▶ BRIEF
The answer should hold every line of the listing, unchanged and free of images.

▶ AVAILABLE DATA
+ + + + +

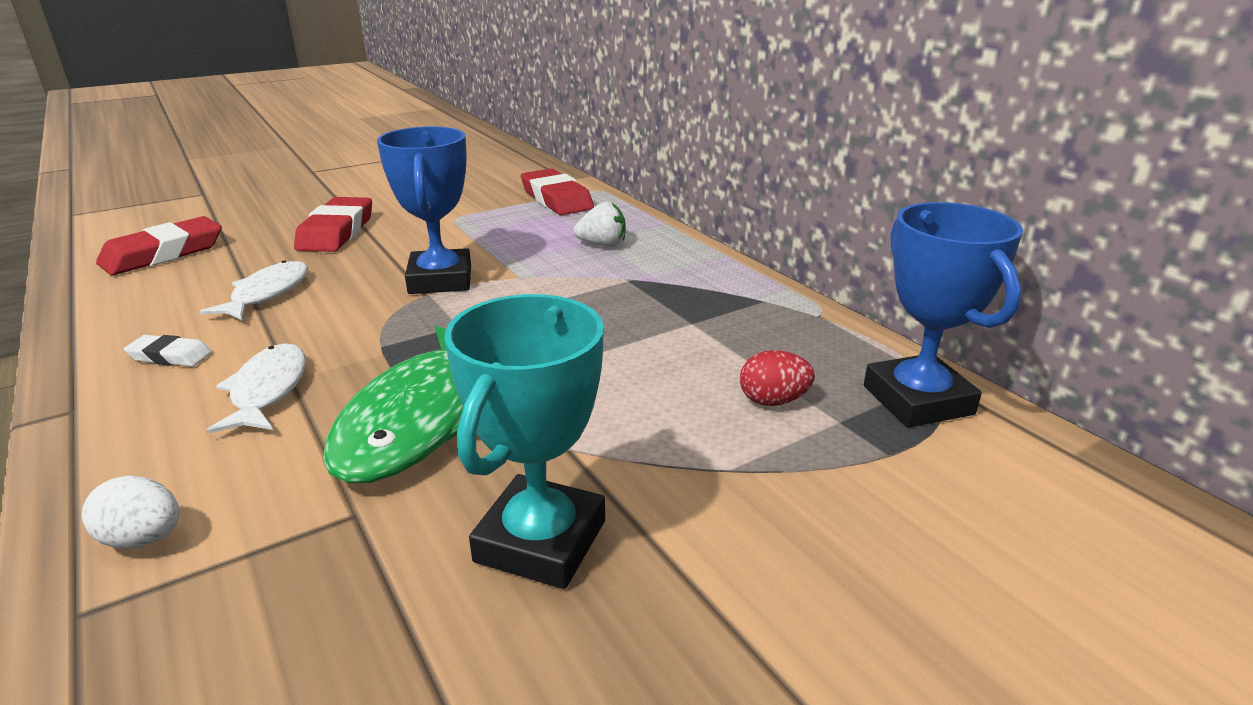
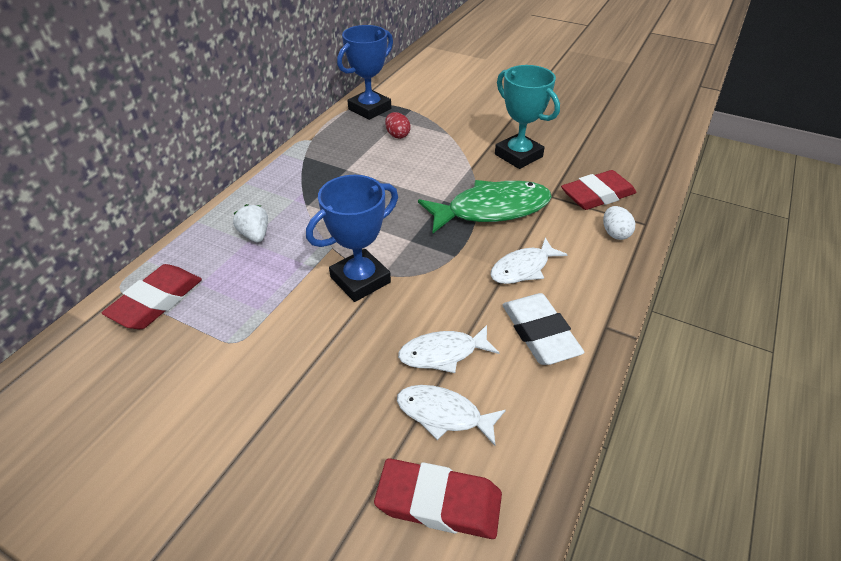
camera: 120 degrees left, 15 degrees up
(170, 356) = (539, 333): white eraser -> white eraser, size x1.91
(214, 275) = (443, 414): none -> white fish
(336, 232) = (311, 403): red eraser -> red eraser (597, 195)
(541, 541) = (518, 155): turquoise trophy -> turquoise trophy turned 60 degrees clockwise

+ + + + +

▶ ANSWER SPACE
camera: 120 degrees left, 15 degrees up
(170, 356) = (539, 333): white eraser -> white eraser, size x1.91
(214, 275) = (443, 414): none -> white fish
(336, 232) = (311, 403): red eraser -> red eraser (597, 195)
(541, 541) = (518, 155): turquoise trophy -> turquoise trophy turned 60 degrees clockwise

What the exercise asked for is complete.